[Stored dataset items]

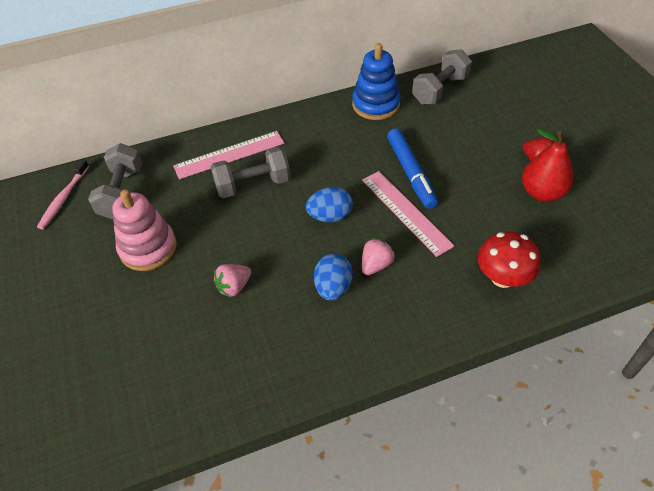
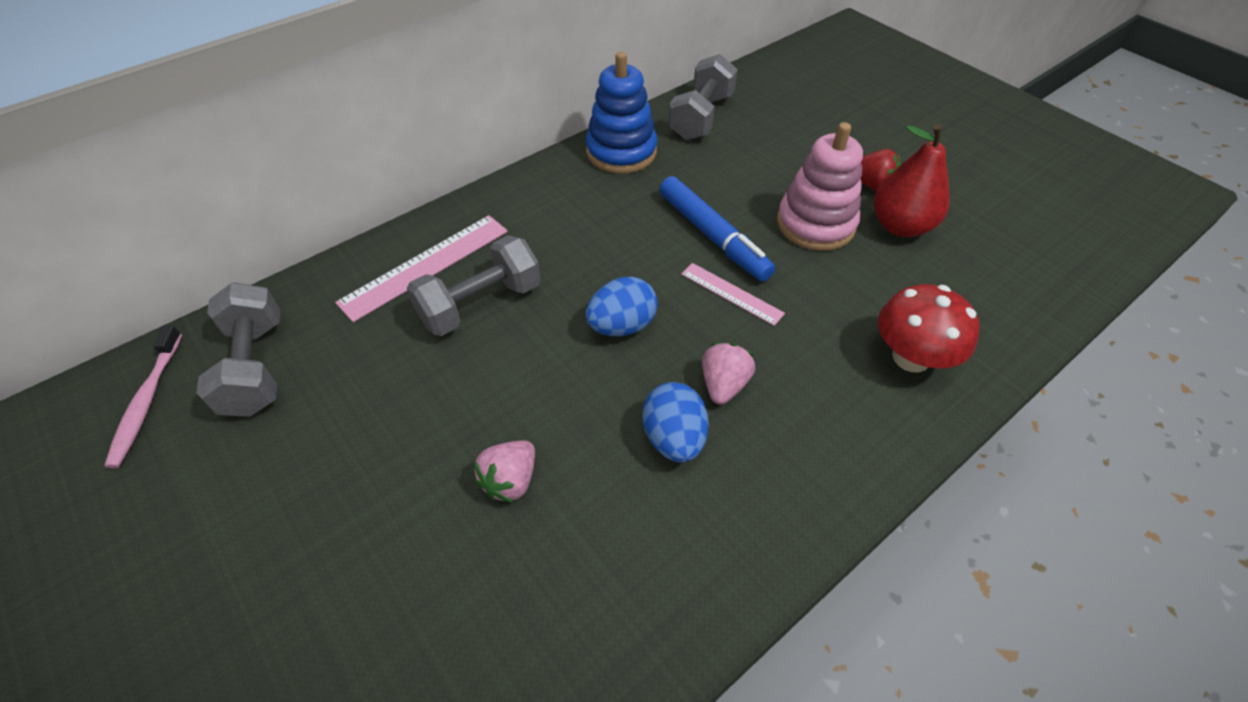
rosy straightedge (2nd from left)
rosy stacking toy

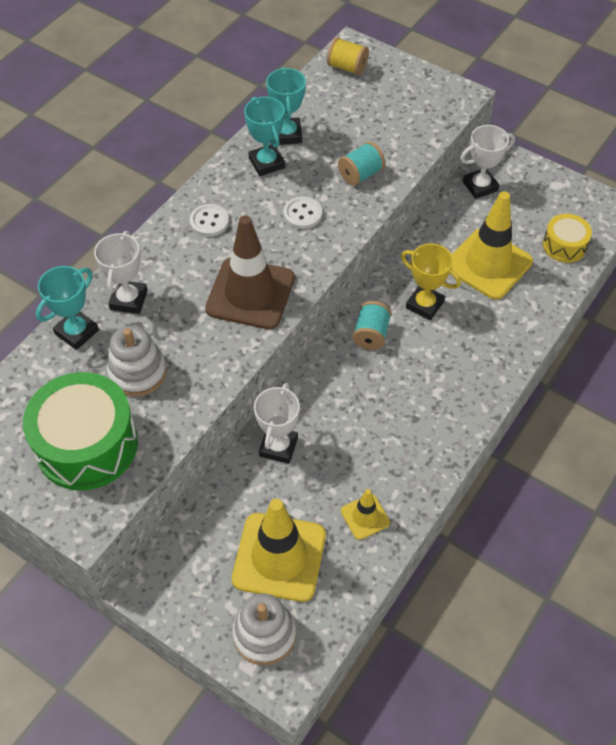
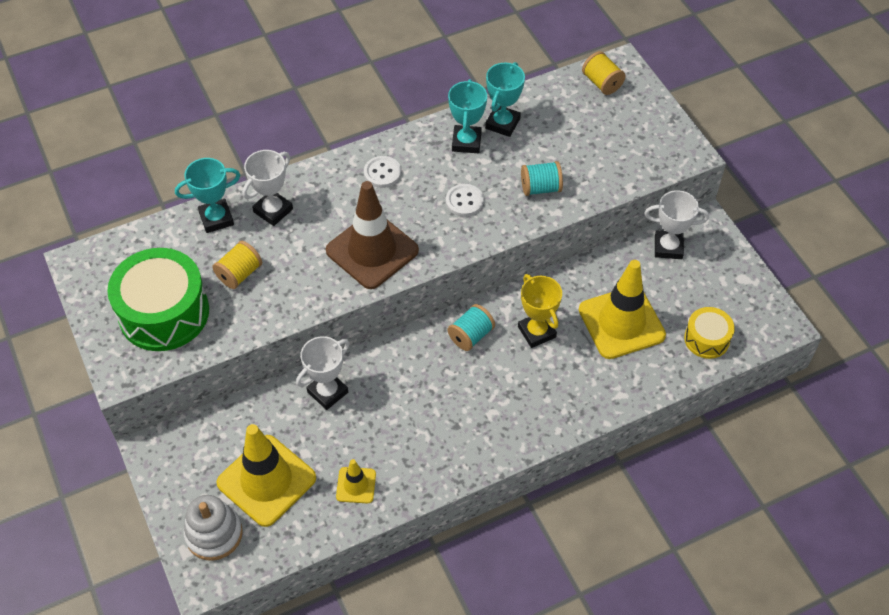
yellow bobbin (1st from left)

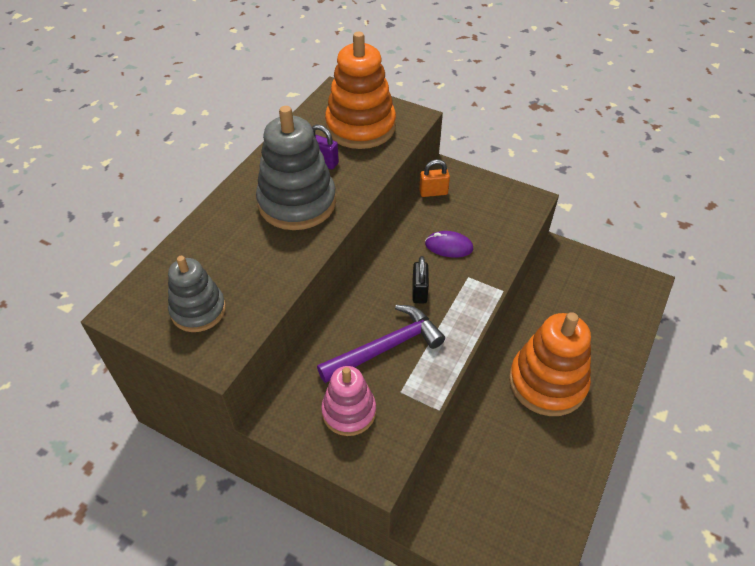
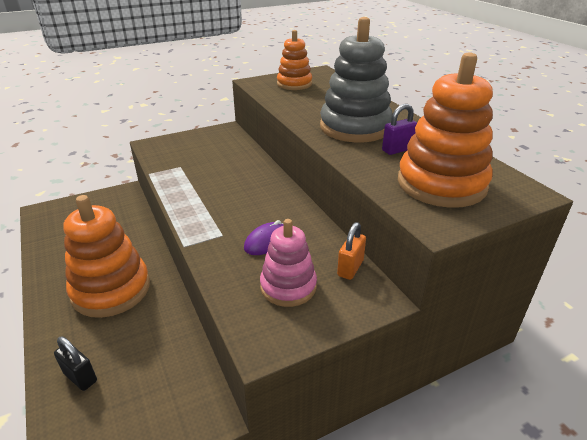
ebony lock
rosy stacking toy
orange-coloured stacking toy (2nd from left)
royal purple hammer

What the exercise asks: Exact copy, no pictures: reproduce every record as it stands.

Output of the task:
rosy straightedge (2nd from left)
rosy stacking toy

yellow bobbin (1st from left)

ebony lock
rosy stacking toy
orange-coloured stacking toy (2nd from left)
royal purple hammer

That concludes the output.